— Problem requirements —
Repeat the material in full. Keep every line exactly as it is.

— Supplied records —
━━━

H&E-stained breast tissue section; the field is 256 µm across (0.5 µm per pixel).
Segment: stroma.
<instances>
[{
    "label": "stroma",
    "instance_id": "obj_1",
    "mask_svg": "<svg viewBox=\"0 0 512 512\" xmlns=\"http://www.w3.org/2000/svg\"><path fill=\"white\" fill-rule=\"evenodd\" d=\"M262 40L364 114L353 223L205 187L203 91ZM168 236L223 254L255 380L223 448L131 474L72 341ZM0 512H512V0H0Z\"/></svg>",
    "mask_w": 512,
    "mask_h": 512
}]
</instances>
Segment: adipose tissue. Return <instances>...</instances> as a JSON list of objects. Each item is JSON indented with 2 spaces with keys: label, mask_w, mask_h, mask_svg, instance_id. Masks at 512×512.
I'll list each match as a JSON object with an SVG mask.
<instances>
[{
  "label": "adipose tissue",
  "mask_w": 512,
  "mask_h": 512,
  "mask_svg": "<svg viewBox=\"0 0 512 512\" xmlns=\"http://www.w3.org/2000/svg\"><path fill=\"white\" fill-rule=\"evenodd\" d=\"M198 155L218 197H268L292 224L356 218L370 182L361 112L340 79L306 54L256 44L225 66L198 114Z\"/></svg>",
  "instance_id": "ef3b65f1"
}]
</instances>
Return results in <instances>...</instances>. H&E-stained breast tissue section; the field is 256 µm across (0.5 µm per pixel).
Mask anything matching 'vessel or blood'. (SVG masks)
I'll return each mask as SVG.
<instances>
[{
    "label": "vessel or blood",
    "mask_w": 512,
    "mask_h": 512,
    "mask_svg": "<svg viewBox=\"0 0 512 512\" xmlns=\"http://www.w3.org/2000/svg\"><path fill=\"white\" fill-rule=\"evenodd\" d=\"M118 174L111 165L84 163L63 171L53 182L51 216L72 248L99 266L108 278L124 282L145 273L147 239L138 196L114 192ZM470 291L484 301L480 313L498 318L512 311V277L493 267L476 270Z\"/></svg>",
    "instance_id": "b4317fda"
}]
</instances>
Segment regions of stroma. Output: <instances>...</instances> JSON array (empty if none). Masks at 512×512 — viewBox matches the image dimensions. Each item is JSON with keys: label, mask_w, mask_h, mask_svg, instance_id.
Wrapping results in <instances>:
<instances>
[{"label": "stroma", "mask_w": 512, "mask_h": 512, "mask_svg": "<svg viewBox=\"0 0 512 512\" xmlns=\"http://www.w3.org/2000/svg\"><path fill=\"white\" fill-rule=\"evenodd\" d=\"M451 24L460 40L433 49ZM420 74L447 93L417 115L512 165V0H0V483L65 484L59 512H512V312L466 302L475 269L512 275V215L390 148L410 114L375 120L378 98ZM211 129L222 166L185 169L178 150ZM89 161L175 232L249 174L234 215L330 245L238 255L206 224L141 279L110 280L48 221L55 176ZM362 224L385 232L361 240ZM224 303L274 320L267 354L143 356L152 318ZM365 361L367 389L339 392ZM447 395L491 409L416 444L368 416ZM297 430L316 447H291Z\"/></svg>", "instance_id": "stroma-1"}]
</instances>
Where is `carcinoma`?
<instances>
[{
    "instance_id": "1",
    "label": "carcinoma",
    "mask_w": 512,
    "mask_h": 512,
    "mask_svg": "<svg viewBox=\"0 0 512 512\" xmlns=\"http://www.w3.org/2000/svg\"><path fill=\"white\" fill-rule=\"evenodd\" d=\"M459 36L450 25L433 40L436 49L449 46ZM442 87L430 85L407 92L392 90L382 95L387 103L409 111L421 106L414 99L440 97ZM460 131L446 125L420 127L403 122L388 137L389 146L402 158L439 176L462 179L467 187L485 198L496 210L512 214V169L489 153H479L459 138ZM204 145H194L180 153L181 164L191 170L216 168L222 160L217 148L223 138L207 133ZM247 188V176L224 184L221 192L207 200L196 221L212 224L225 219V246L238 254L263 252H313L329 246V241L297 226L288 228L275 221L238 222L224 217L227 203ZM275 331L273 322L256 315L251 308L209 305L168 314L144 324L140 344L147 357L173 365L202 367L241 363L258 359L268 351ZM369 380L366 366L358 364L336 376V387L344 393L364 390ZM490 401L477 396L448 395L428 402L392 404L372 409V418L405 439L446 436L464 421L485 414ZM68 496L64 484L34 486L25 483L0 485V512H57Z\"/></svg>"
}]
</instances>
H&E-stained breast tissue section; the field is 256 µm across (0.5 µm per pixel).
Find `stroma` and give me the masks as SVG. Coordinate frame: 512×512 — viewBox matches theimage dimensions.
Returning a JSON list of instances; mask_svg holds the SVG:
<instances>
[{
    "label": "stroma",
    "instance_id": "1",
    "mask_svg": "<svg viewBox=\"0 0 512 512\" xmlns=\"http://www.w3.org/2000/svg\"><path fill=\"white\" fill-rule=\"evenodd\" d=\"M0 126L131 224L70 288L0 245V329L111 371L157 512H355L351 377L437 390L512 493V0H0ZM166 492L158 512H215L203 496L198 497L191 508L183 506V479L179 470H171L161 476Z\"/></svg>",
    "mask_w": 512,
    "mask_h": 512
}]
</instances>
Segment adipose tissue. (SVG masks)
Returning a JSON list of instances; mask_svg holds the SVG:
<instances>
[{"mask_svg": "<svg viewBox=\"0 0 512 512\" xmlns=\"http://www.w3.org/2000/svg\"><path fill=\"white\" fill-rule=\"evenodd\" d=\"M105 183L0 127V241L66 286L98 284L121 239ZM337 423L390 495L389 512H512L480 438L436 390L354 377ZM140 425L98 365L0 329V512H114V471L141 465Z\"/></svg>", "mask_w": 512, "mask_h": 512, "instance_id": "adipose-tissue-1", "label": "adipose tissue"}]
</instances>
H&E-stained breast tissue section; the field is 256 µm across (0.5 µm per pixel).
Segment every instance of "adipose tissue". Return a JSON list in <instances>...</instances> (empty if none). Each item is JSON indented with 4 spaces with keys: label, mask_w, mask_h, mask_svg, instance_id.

━━━

— Exercise solution —
H&E-stained breast tissue section; the field is 256 µm across (0.5 µm per pixel).
Segment: stroma.
<instances>
[{
    "label": "stroma",
    "instance_id": "obj_1",
    "mask_svg": "<svg viewBox=\"0 0 512 512\" xmlns=\"http://www.w3.org/2000/svg\"><path fill=\"white\" fill-rule=\"evenodd\" d=\"M262 40L364 114L353 223L205 187L203 91ZM168 236L223 254L255 380L223 448L131 474L72 341ZM0 512H512V0H0Z\"/></svg>",
    "mask_w": 512,
    "mask_h": 512
}]
</instances>
Segment: adipose tissue. Return <instances>...</instances> as a JSON list of objects. Each item is JSON indented with 2 spaces with keys: label, mask_w, mask_h, mask_svg, instance_id. Masks at 512×512.
I'll list each match as a JSON object with an SVG mask.
<instances>
[{
  "label": "adipose tissue",
  "mask_w": 512,
  "mask_h": 512,
  "mask_svg": "<svg viewBox=\"0 0 512 512\" xmlns=\"http://www.w3.org/2000/svg\"><path fill=\"white\" fill-rule=\"evenodd\" d=\"M198 155L218 197H268L292 224L356 218L370 182L361 112L340 79L306 54L256 44L225 66L198 114Z\"/></svg>",
  "instance_id": "ef3b65f1"
}]
</instances>
Return results in <instances>...</instances>. H&E-stained breast tissue section; the field is 256 µm across (0.5 µm per pixel).
Mask anything matching 'vessel or blood'. (SVG masks)
I'll return each mask as SVG.
<instances>
[{
    "label": "vessel or blood",
    "mask_w": 512,
    "mask_h": 512,
    "mask_svg": "<svg viewBox=\"0 0 512 512\" xmlns=\"http://www.w3.org/2000/svg\"><path fill=\"white\" fill-rule=\"evenodd\" d=\"M118 174L111 165L84 163L63 171L53 182L51 216L72 248L99 266L108 278L124 282L145 273L147 239L138 196L114 192ZM470 291L484 301L480 313L498 318L512 311V277L493 267L476 270Z\"/></svg>",
    "instance_id": "b4317fda"
}]
</instances>
Segment regions of stroma. Output: <instances>...</instances> JSON array (empty if none). Masks at 512×512 — viewBox matches the image dimensions. Each item is JSON with keys: label, mask_w, mask_h, mask_svg, instance_id.
Wrapping results in <instances>:
<instances>
[{"label": "stroma", "mask_w": 512, "mask_h": 512, "mask_svg": "<svg viewBox=\"0 0 512 512\" xmlns=\"http://www.w3.org/2000/svg\"><path fill=\"white\" fill-rule=\"evenodd\" d=\"M451 24L460 40L433 49ZM420 74L447 93L417 115L512 165V0H0V483L65 484L59 512H512V312L466 302L475 269L512 275V215L390 148L410 114L375 120L378 98ZM211 129L222 166L185 169L178 150ZM89 161L175 232L249 174L234 215L330 245L238 255L206 224L141 279L110 280L48 221L55 176ZM362 224L385 232L361 240ZM224 303L274 320L267 354L143 356L152 318ZM365 361L367 389L339 392ZM447 395L491 409L416 444L368 416ZM297 430L316 447H291Z\"/></svg>", "instance_id": "stroma-1"}]
</instances>
Where is `carcinoma`?
<instances>
[{
    "instance_id": "1",
    "label": "carcinoma",
    "mask_w": 512,
    "mask_h": 512,
    "mask_svg": "<svg viewBox=\"0 0 512 512\" xmlns=\"http://www.w3.org/2000/svg\"><path fill=\"white\" fill-rule=\"evenodd\" d=\"M459 36L450 25L433 40L436 49L449 46ZM442 87L430 85L407 92L392 90L382 95L387 103L409 111L421 106L414 99L440 97ZM460 131L446 125L420 127L403 122L388 137L389 146L402 158L439 176L462 179L467 187L485 198L496 210L512 214V169L489 153H479L459 138ZM204 145H194L180 153L181 164L191 170L216 168L222 160L217 148L223 138L207 133ZM247 188V176L224 184L221 192L207 200L196 221L212 224L225 219V246L238 254L263 252H313L329 246V241L297 226L288 228L275 221L238 222L224 217L227 203ZM275 331L273 322L256 315L251 308L209 305L168 314L144 324L140 344L147 357L173 365L202 367L241 363L258 359L268 351ZM369 380L366 366L358 364L336 376V387L344 393L364 390ZM490 401L477 396L448 395L428 402L392 404L372 409V418L405 439L446 436L464 421L485 414ZM68 496L64 484L34 486L25 483L0 485V512H57Z\"/></svg>"
}]
</instances>
H&E-stained breast tissue section; the field is 256 µm across (0.5 µm per pixel).
Find `stroma` and give me the masks as SVG. Coordinate frame: 512×512 — viewBox matches theimage dimensions.
Returning a JSON list of instances; mask_svg holds the SVG:
<instances>
[{
    "label": "stroma",
    "instance_id": "1",
    "mask_svg": "<svg viewBox=\"0 0 512 512\" xmlns=\"http://www.w3.org/2000/svg\"><path fill=\"white\" fill-rule=\"evenodd\" d=\"M0 126L131 224L70 288L0 245V329L111 371L157 512H355L351 377L437 390L512 493V0H0ZM166 492L158 512H215L203 496L198 497L191 508L183 506V479L179 470H171L161 476Z\"/></svg>",
    "mask_w": 512,
    "mask_h": 512
}]
</instances>
Segment adipose tissue. (SVG masks)
Returning a JSON list of instances; mask_svg holds the SVG:
<instances>
[{"mask_svg": "<svg viewBox=\"0 0 512 512\" xmlns=\"http://www.w3.org/2000/svg\"><path fill=\"white\" fill-rule=\"evenodd\" d=\"M105 183L0 127V241L66 286L98 284L121 239ZM337 423L390 495L389 512H512L480 438L436 390L354 377ZM140 425L98 365L0 329V512H114V471L141 465Z\"/></svg>", "mask_w": 512, "mask_h": 512, "instance_id": "adipose-tissue-1", "label": "adipose tissue"}]
</instances>
H&E-stained breast tissue section; the field is 256 µm across (0.5 µm per pixel).
Segment every instance of "adipose tissue". Return a JSON list in <instances>...</instances> (empty if none). Each item is JSON indented with 4 spaces with keys: label, mask_w, mask_h, mask_svg, instance_id.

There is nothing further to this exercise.